- [INSTRUCTIONS TO FOLLOW]:
Examine each line of the listing below. Copy those in which the string "right" appears.

- [EXERCISE MATERIAL]:
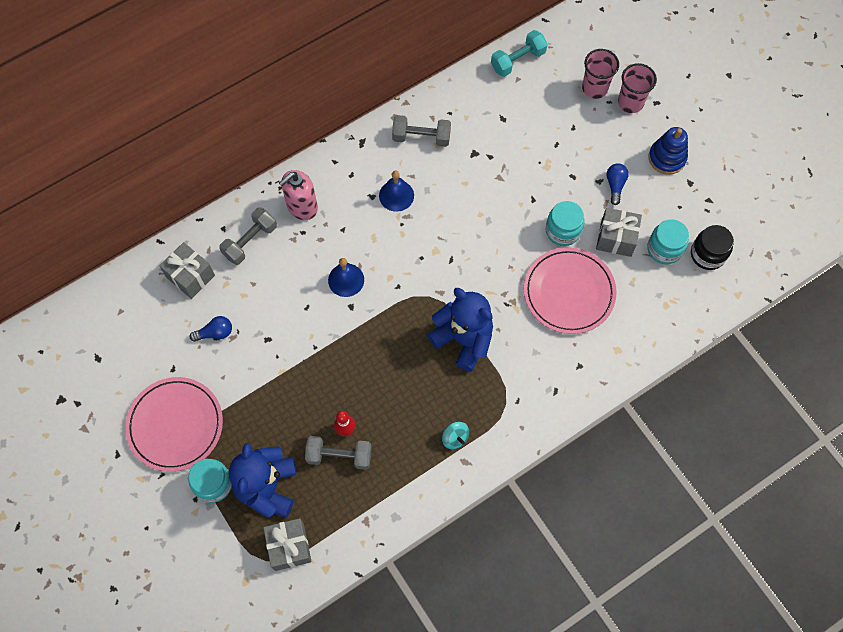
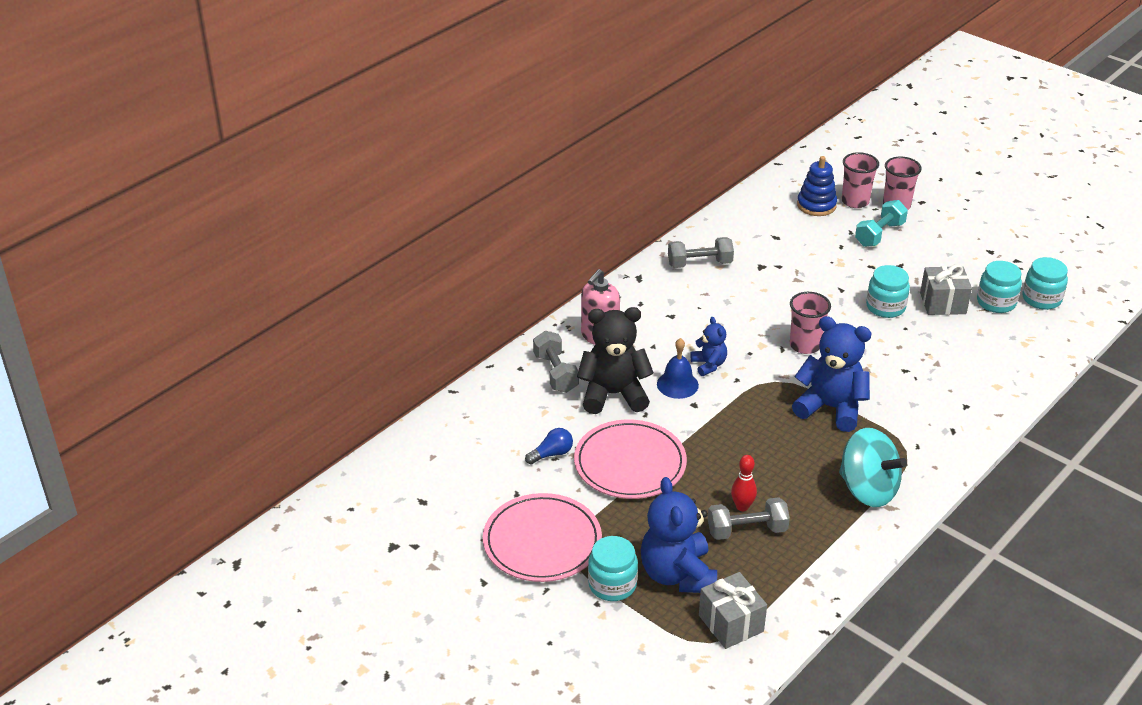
camera: 15 degrees left, 30 degrees down
grey gift [160,242,215,299] -> none
grey dumbbell [219,207,277,265] -> grey dumbbell turned 45 degrees counterclockwise [533,331,579,393]
blue bell [379,171,414,212] -> none
turquoise spinning top [442,422,469,449] -> turquoise spinning top [839,428,907,507], size x2.19
turquoise dumbbell [491,30,548,77] -> turquoise dumbbell moved to [855,200,908,247]
pink plate [524,247,617,334] -> pink plate moved to [574,420,687,499]
blue light bulb [606,163,629,205] -> none
blue stacking toy [649,127,688,175] -> blue stacking toy moved to [797,156,837,216]
black jar [691,225,734,270] -> turquoise jar [1022,257,1068,310]
none -> black teddy bear [577,307,654,414]
none -> blue teddy bear [690,317,727,376]
none -> pink cup [790,292,831,354]

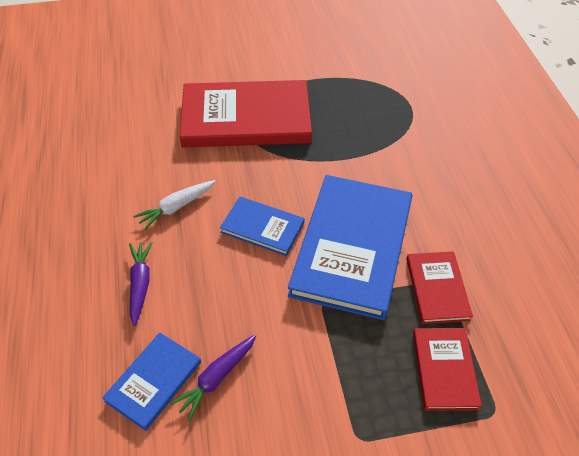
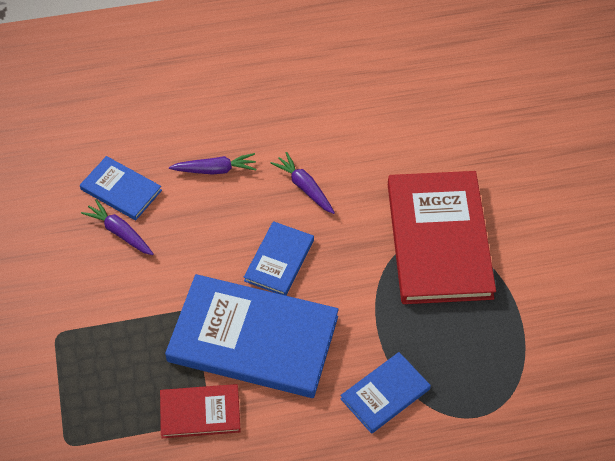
camera: 90 degrees right, 5 degrees up
white carrot [133,180,216,230] -> purple carrot [271,152,335,214]
red book [413,328,482,411] -> none
none -> blue book [340,352,431,434]

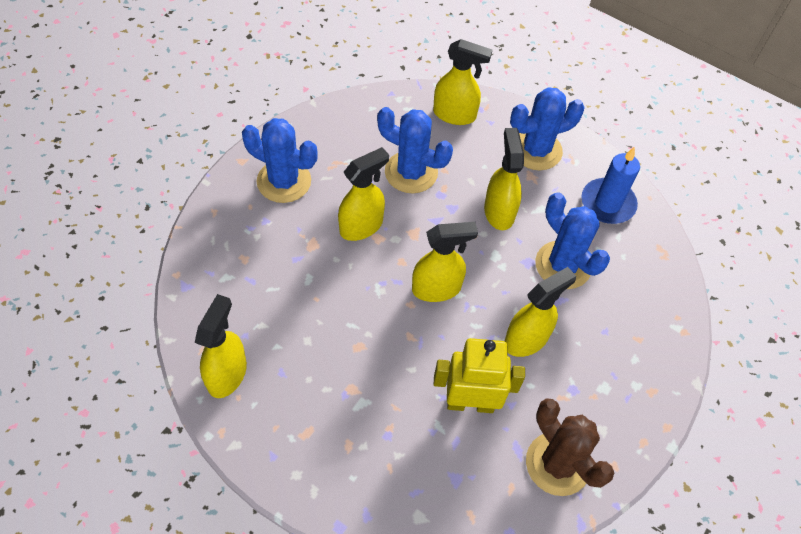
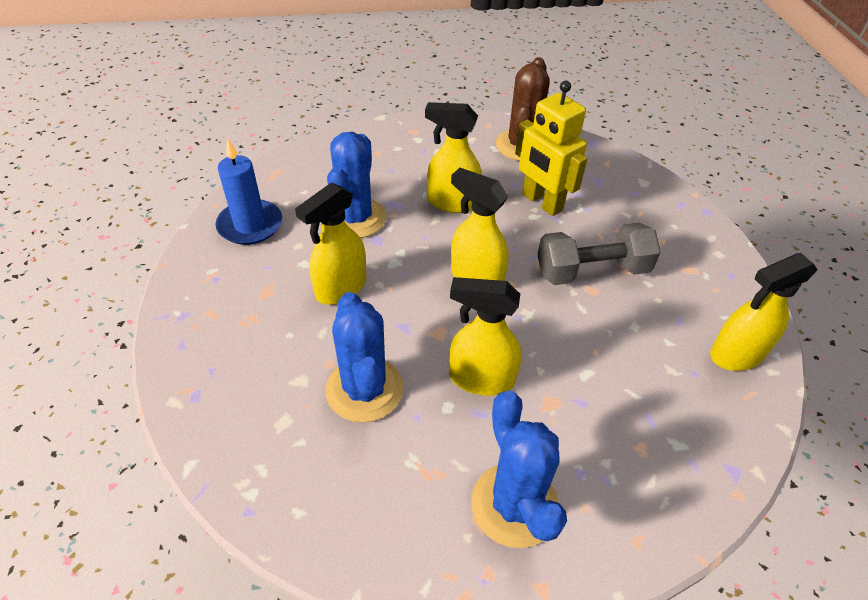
camera: 130 degrees left, 10 degrees down
yellow spray bottle [433,39,492,125] -> none
blue cactus [510,87,585,170] -> none
none -> grey dumbbell [537,223,661,285]

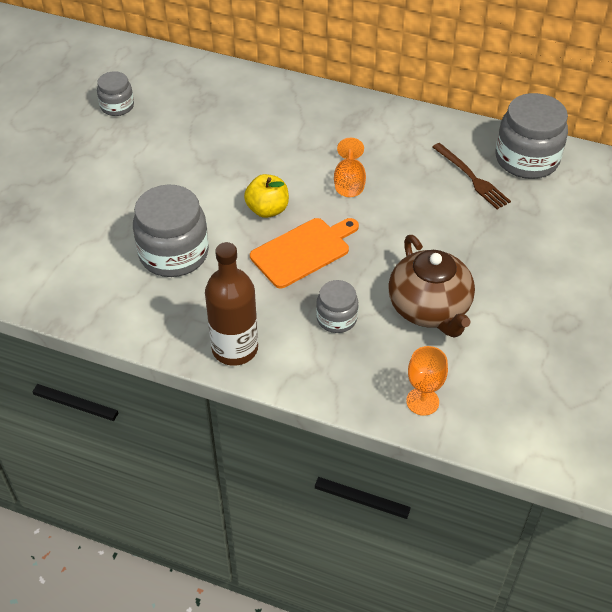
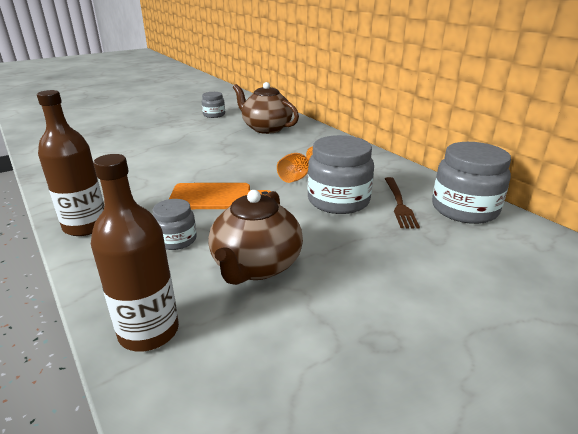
camera: 35 degrees right, 20 degrees down
grey jar [133,185,209,277] -> grey jar moved to [307,135,374,214]
yellow apple [244,174,289,218] -> none
orange goblet [406,346,448,416] -> brown bottle [91,154,179,352]
none -> brown teapot [233,82,299,134]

- [RESPONSE BELOW]:
camera: 90 degrees right, 5 degrees up
camera: 35 degrees right, 20 degrees down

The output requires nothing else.